• **Goal of the exercise**:
Through the last line of the entries, please copy every line exactly, starting with the one that contains "(219, 363) = (387, 371): green".

Start of Input for this task

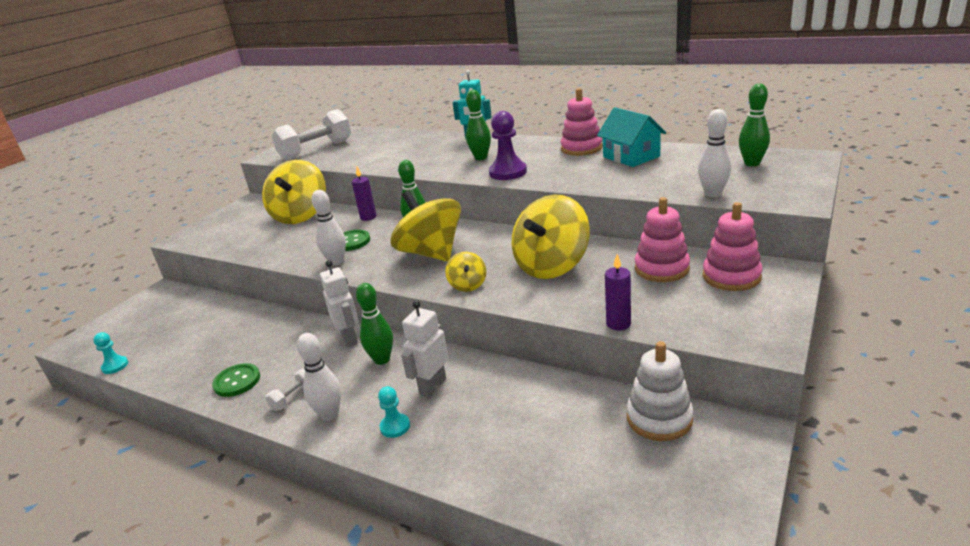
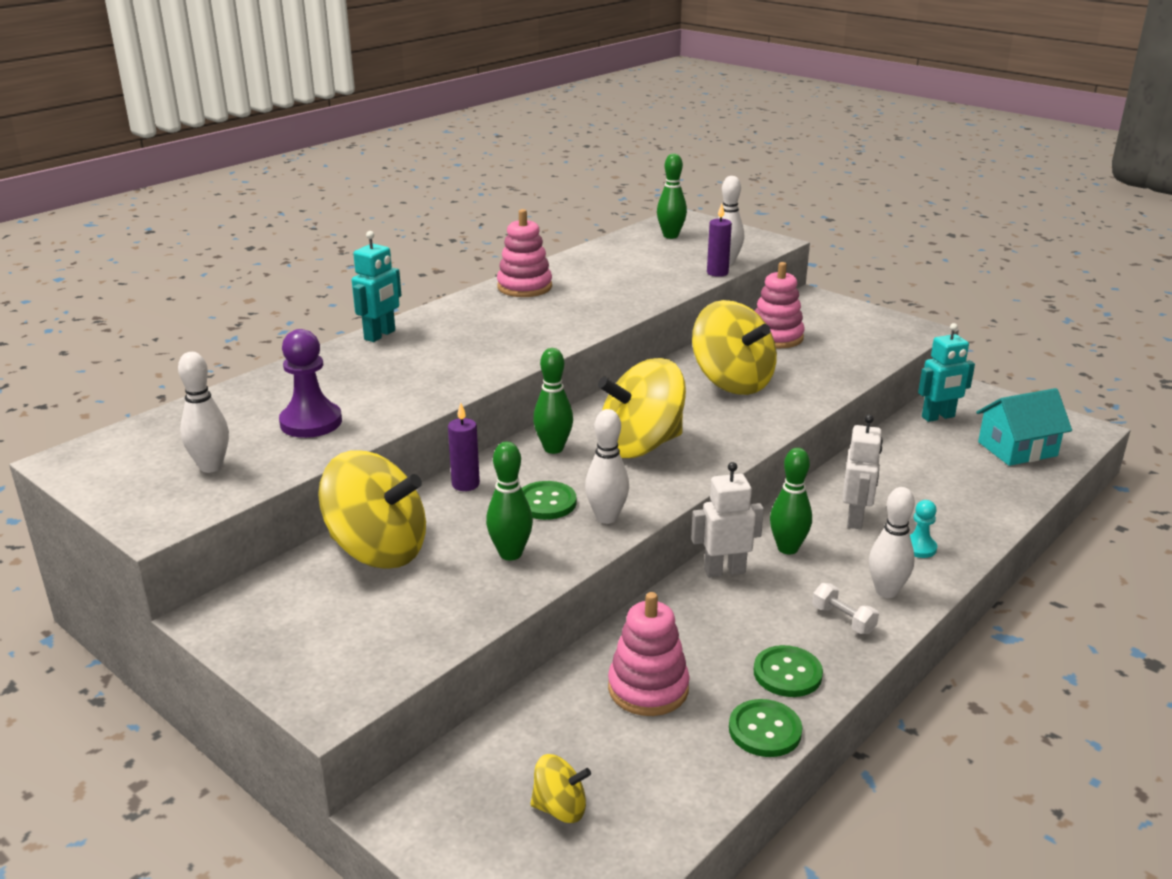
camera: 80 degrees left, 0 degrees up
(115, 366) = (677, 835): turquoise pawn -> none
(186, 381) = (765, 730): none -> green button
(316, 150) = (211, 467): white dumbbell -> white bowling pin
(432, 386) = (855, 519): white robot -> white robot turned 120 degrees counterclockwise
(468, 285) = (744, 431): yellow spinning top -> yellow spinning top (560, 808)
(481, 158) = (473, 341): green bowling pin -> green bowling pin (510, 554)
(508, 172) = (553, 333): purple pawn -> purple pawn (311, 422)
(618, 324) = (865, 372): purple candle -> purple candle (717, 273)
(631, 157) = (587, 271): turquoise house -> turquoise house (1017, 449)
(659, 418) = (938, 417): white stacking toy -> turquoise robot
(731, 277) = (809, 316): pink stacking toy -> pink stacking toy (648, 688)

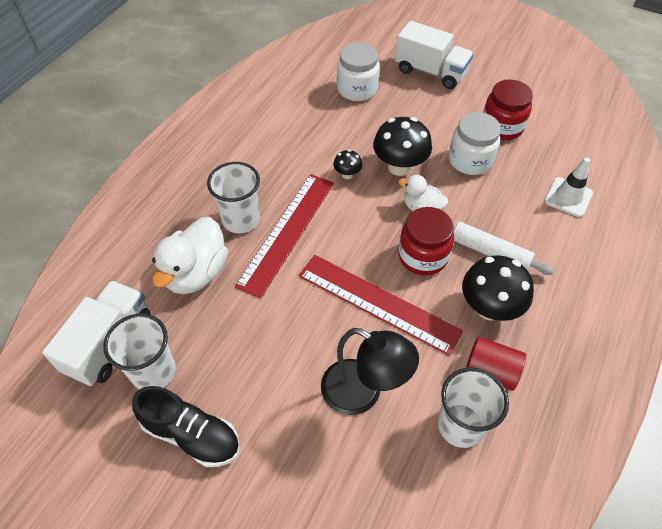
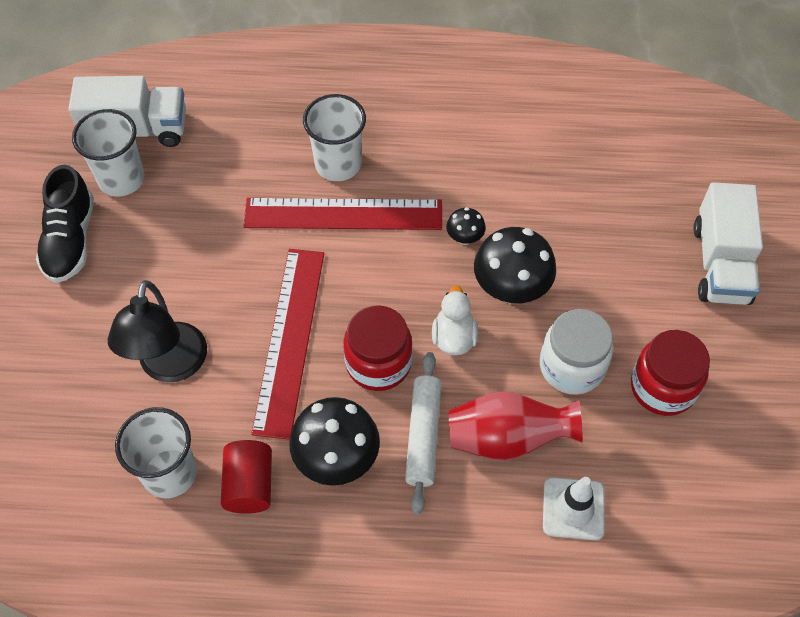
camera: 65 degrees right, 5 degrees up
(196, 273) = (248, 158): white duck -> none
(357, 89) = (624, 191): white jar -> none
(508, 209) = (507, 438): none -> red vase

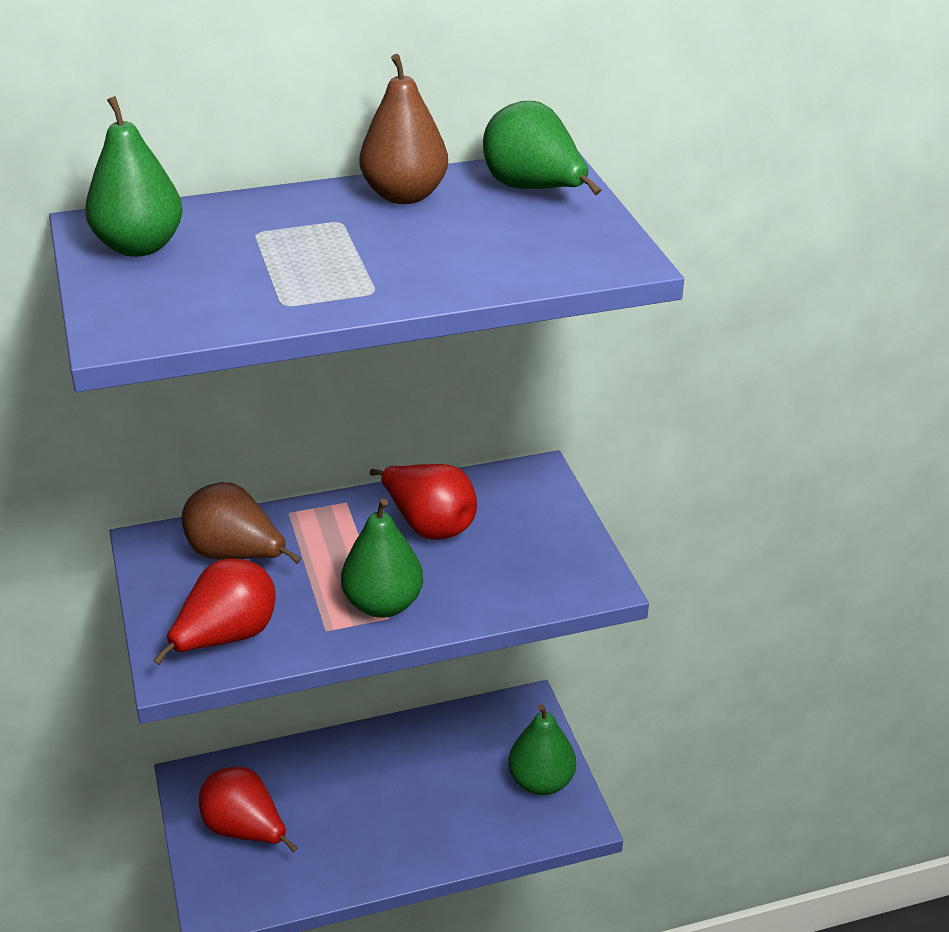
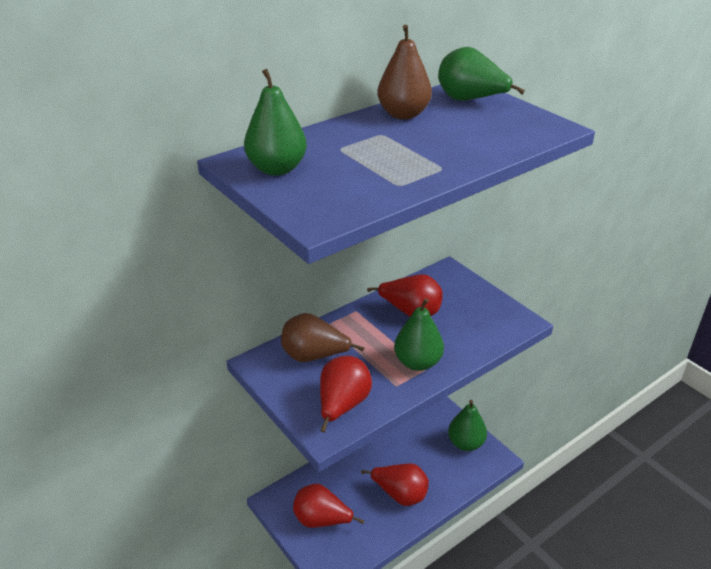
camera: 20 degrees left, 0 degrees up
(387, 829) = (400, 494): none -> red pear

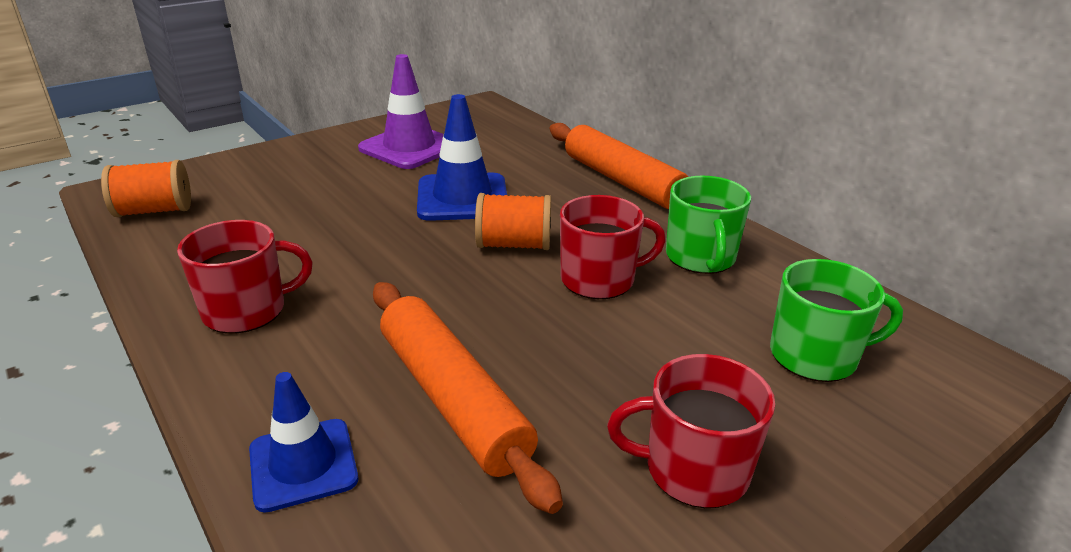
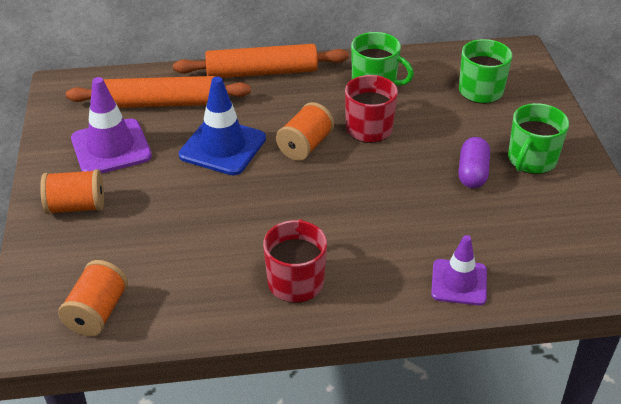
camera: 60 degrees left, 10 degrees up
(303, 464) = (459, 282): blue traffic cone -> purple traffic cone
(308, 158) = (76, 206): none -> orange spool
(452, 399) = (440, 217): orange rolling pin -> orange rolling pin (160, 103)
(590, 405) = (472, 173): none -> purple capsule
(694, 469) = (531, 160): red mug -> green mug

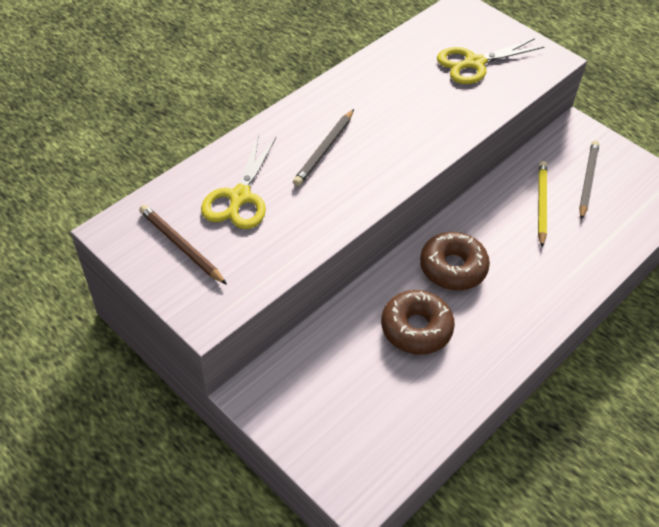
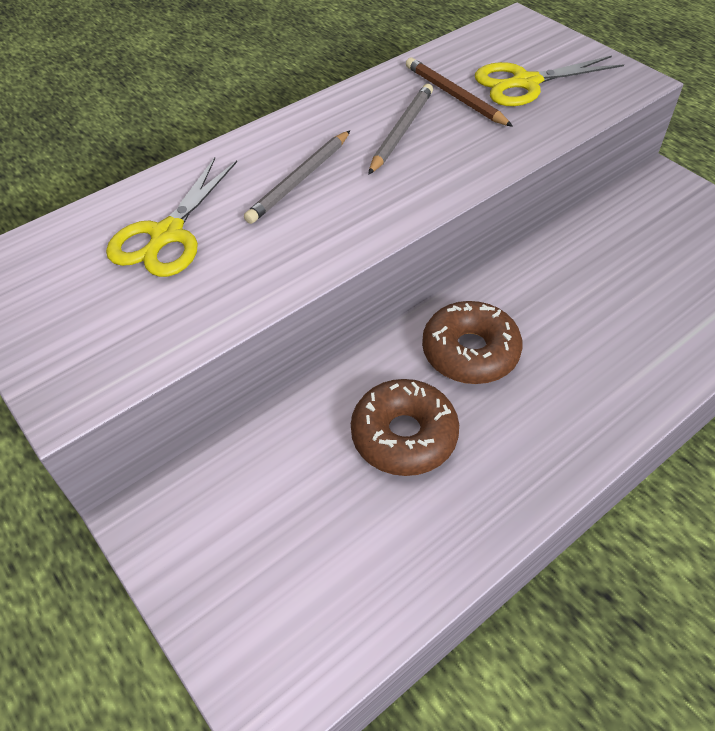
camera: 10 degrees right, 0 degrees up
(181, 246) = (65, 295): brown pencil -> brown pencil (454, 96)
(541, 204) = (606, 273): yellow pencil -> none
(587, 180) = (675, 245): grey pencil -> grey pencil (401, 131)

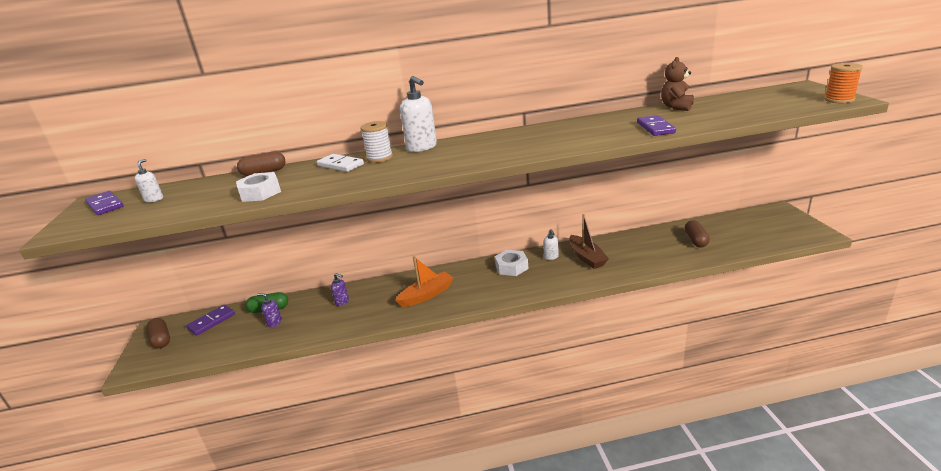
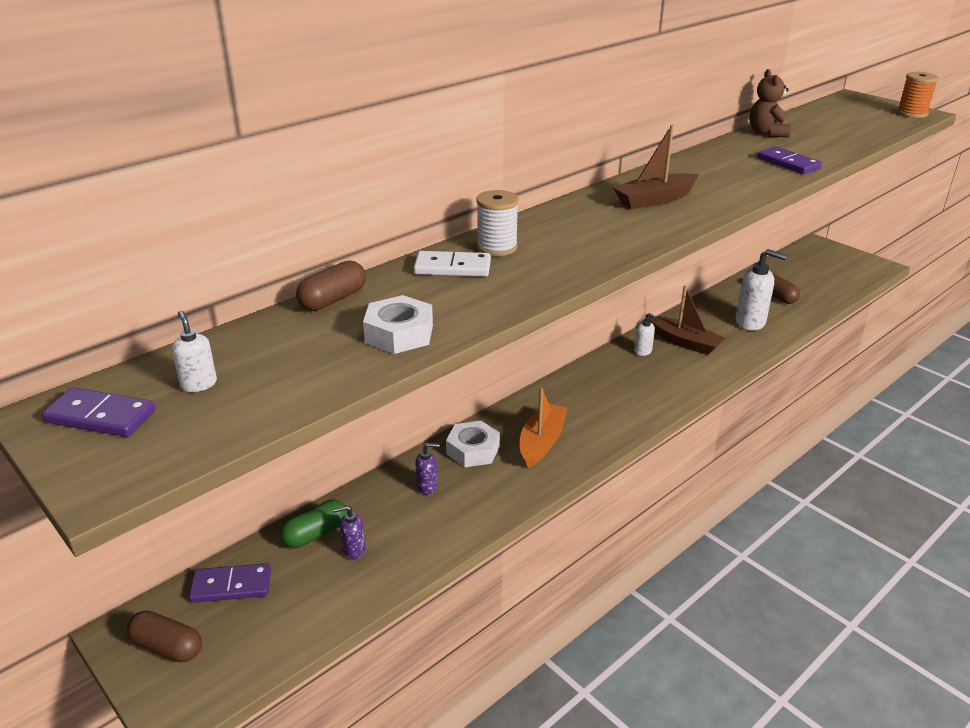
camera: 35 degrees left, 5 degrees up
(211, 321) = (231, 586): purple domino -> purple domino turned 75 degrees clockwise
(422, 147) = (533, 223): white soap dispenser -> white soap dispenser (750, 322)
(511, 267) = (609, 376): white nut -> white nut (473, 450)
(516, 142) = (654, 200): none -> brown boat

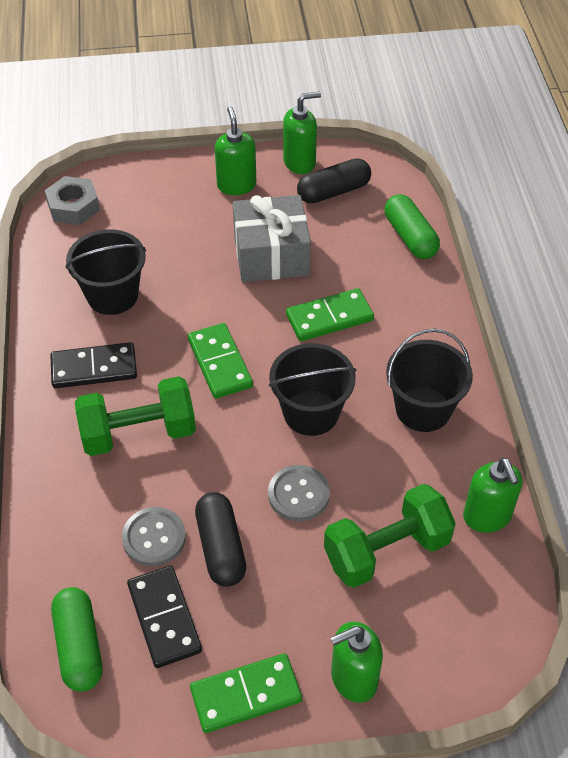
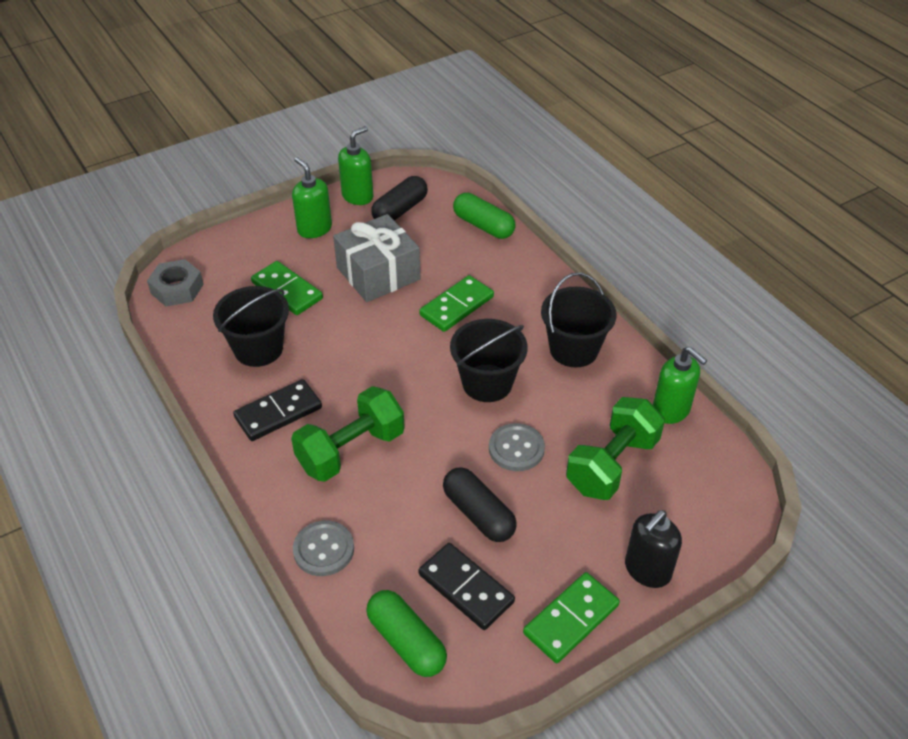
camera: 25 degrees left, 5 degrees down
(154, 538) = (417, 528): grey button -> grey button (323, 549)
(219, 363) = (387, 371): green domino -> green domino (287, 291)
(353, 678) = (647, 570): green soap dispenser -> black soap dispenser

End of Input for this task

• **Output of the exercise**:
(219, 363) = (387, 371): green domino -> green domino (287, 291)
(353, 678) = (647, 570): green soap dispenser -> black soap dispenser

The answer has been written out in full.